Starting at the line with "stacking rings in", retype each line exactly up to and including the final line of the records below.
━━ Dataset entries ━━
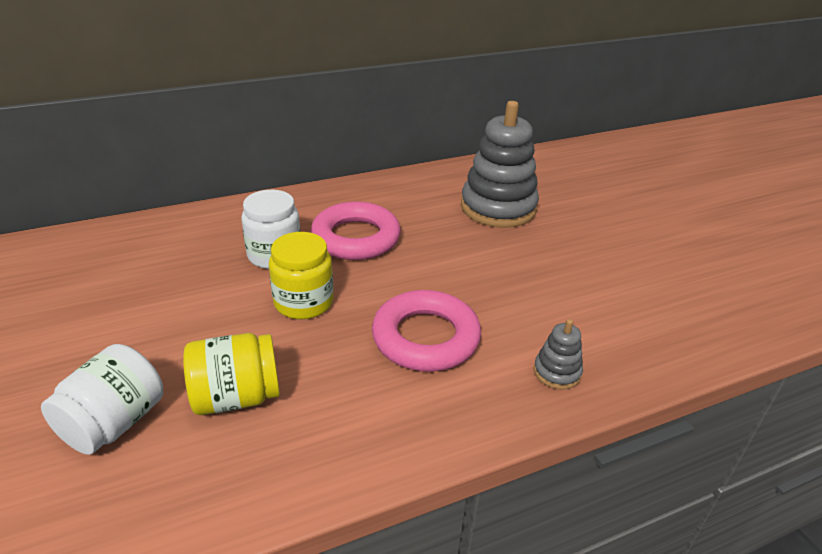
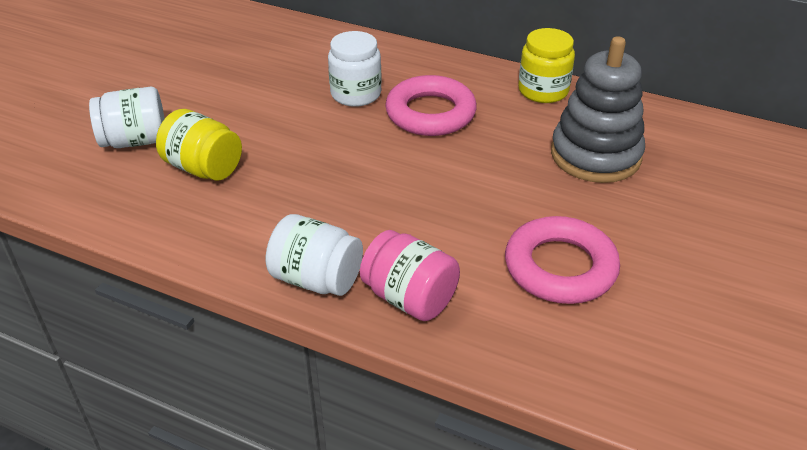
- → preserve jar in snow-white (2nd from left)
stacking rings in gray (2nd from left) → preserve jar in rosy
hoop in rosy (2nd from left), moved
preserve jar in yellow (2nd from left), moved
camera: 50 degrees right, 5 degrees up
━━━
▸ Response area:
stacking rings in gray (2nd from left) → preserve jar in rosy
hoop in rosy (2nd from left), moved
preserve jar in yellow (2nd from left), moved
camera: 50 degrees right, 5 degrees up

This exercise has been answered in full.